[Extracted records]
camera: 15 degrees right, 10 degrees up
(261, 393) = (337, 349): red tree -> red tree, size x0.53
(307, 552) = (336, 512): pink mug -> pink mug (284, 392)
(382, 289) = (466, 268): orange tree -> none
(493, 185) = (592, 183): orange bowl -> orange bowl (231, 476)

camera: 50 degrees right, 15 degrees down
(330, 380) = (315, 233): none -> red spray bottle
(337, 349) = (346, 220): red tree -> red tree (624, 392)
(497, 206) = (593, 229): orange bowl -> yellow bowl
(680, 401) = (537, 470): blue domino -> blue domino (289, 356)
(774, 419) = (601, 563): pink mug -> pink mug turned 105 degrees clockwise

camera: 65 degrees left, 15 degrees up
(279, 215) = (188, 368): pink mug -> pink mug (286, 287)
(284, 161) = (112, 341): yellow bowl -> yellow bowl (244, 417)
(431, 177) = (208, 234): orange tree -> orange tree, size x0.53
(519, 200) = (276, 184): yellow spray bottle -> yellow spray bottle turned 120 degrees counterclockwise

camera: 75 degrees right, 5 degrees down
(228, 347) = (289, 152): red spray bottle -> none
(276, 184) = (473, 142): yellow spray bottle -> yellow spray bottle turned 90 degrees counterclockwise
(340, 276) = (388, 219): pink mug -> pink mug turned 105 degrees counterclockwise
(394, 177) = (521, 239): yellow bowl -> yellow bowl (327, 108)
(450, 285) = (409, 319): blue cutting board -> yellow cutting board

* * *

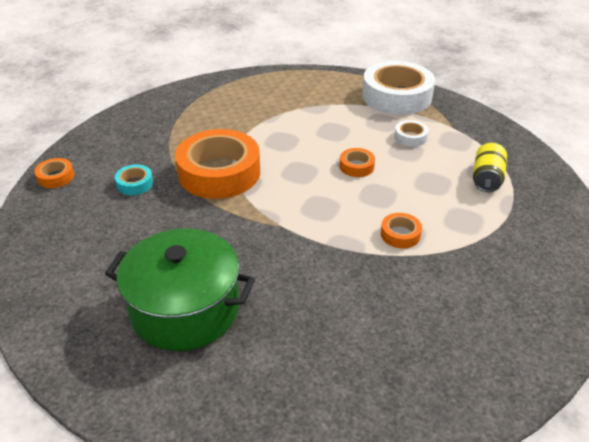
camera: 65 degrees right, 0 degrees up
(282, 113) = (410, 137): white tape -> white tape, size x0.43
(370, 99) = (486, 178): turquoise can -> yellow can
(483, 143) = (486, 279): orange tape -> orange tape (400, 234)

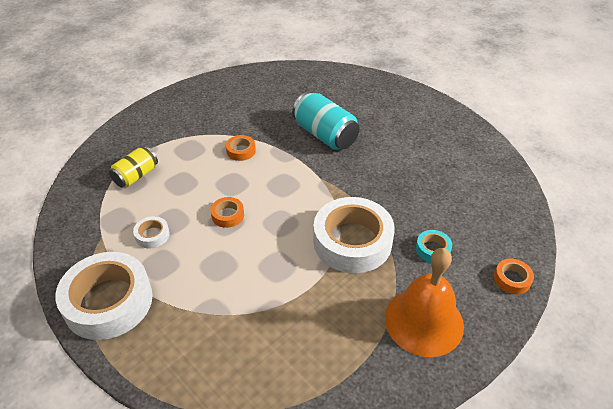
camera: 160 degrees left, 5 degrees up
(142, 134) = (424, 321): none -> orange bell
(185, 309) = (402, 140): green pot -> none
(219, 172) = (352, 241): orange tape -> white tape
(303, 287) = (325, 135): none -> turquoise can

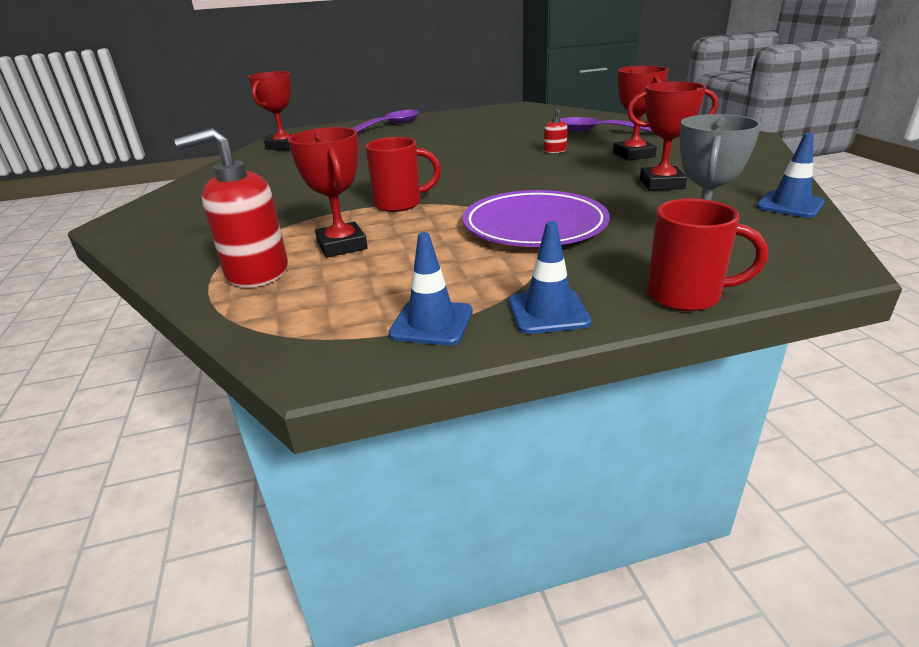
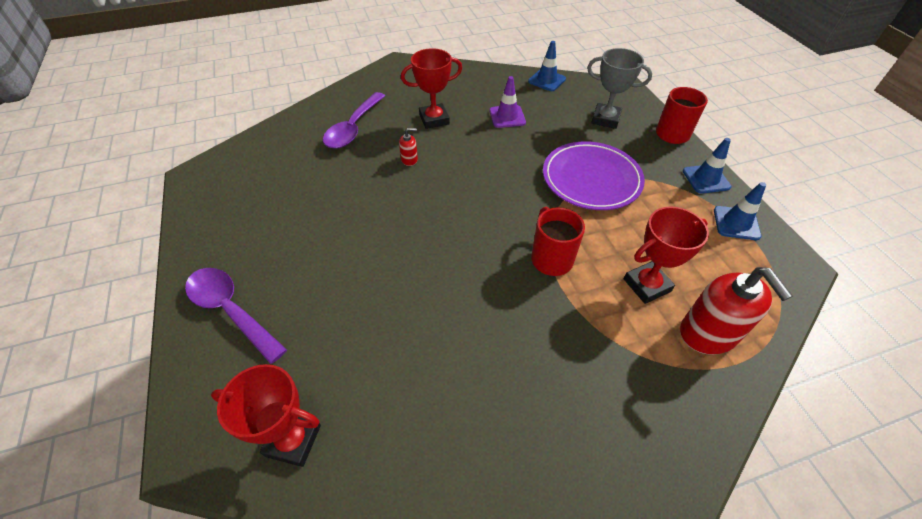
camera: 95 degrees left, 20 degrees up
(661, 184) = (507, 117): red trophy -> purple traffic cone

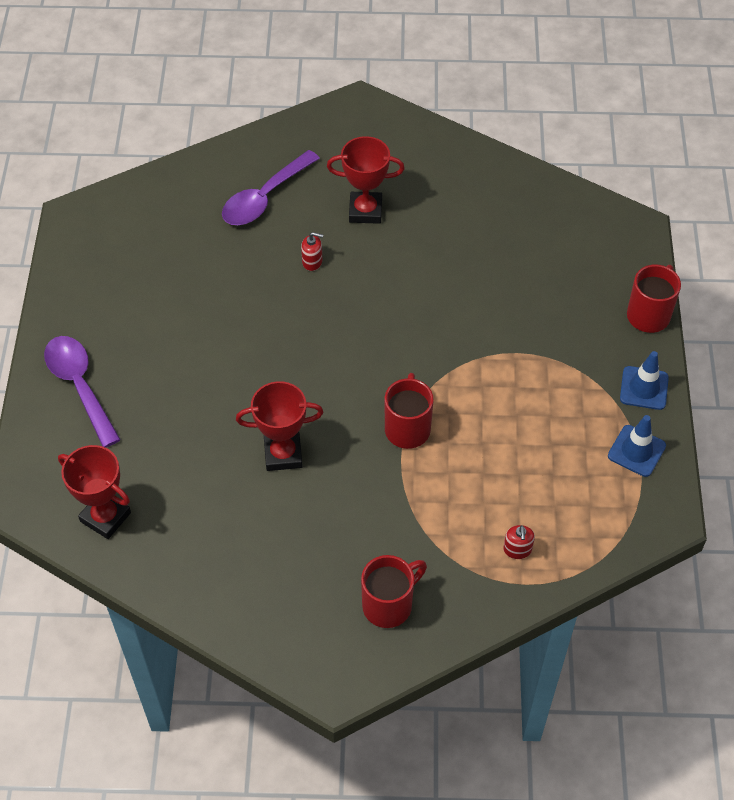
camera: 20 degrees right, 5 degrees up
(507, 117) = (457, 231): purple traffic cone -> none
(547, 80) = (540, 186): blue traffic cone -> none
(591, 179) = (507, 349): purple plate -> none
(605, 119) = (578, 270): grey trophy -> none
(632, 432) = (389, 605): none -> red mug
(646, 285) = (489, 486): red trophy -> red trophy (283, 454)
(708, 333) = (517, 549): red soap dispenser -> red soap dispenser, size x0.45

Problem to work on:
For the entries, state the number of lines that include the string "turned". Add no other words.

Response to the task:
4